■ YOUR TASK
Only those lines running from the line that contains "D2: LED yellow" through the end of the material are to be written out, each exactly as shown.

■ SOURCE RECORDS

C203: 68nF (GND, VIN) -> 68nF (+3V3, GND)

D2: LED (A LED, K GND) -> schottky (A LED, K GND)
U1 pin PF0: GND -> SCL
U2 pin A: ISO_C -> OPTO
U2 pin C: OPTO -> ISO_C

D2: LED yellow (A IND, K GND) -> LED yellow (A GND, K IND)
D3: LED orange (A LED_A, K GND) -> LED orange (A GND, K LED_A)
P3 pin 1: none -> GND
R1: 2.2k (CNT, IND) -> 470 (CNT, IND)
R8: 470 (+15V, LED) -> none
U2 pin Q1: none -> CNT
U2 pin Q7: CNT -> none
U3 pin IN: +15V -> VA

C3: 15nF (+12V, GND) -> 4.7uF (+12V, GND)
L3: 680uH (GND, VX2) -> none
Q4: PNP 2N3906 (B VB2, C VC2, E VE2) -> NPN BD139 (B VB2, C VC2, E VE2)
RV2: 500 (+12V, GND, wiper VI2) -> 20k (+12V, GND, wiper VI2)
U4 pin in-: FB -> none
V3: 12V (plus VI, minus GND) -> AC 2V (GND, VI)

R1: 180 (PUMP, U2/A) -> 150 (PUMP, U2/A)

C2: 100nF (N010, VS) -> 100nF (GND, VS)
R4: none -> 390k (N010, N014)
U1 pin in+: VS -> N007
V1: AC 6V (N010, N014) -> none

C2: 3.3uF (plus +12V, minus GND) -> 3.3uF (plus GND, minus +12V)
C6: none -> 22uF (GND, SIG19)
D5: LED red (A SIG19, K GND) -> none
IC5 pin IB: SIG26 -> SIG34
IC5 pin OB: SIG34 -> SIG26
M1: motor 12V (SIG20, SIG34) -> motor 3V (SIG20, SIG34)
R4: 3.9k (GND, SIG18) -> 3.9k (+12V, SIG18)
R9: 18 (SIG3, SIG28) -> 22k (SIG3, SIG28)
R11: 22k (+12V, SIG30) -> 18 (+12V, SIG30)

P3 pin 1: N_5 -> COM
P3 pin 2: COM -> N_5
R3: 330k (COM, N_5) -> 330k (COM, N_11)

■ REPLY
D2: LED yellow (A IND, K GND) -> LED yellow (A GND, K IND)
D3: LED orange (A LED_A, K GND) -> LED orange (A GND, K LED_A)
P3 pin 1: none -> GND
R1: 2.2k (CNT, IND) -> 470 (CNT, IND)
R8: 470 (+15V, LED) -> none
U2 pin Q1: none -> CNT
U2 pin Q7: CNT -> none
U3 pin IN: +15V -> VA

C3: 15nF (+12V, GND) -> 4.7uF (+12V, GND)
L3: 680uH (GND, VX2) -> none
Q4: PNP 2N3906 (B VB2, C VC2, E VE2) -> NPN BD139 (B VB2, C VC2, E VE2)
RV2: 500 (+12V, GND, wiper VI2) -> 20k (+12V, GND, wiper VI2)
U4 pin in-: FB -> none
V3: 12V (plus VI, minus GND) -> AC 2V (GND, VI)

R1: 180 (PUMP, U2/A) -> 150 (PUMP, U2/A)

C2: 100nF (N010, VS) -> 100nF (GND, VS)
R4: none -> 390k (N010, N014)
U1 pin in+: VS -> N007
V1: AC 6V (N010, N014) -> none

C2: 3.3uF (plus +12V, minus GND) -> 3.3uF (plus GND, minus +12V)
C6: none -> 22uF (GND, SIG19)
D5: LED red (A SIG19, K GND) -> none
IC5 pin IB: SIG26 -> SIG34
IC5 pin OB: SIG34 -> SIG26
M1: motor 12V (SIG20, SIG34) -> motor 3V (SIG20, SIG34)
R4: 3.9k (GND, SIG18) -> 3.9k (+12V, SIG18)
R9: 18 (SIG3, SIG28) -> 22k (SIG3, SIG28)
R11: 22k (+12V, SIG30) -> 18 (+12V, SIG30)

P3 pin 1: N_5 -> COM
P3 pin 2: COM -> N_5
R3: 330k (COM, N_5) -> 330k (COM, N_11)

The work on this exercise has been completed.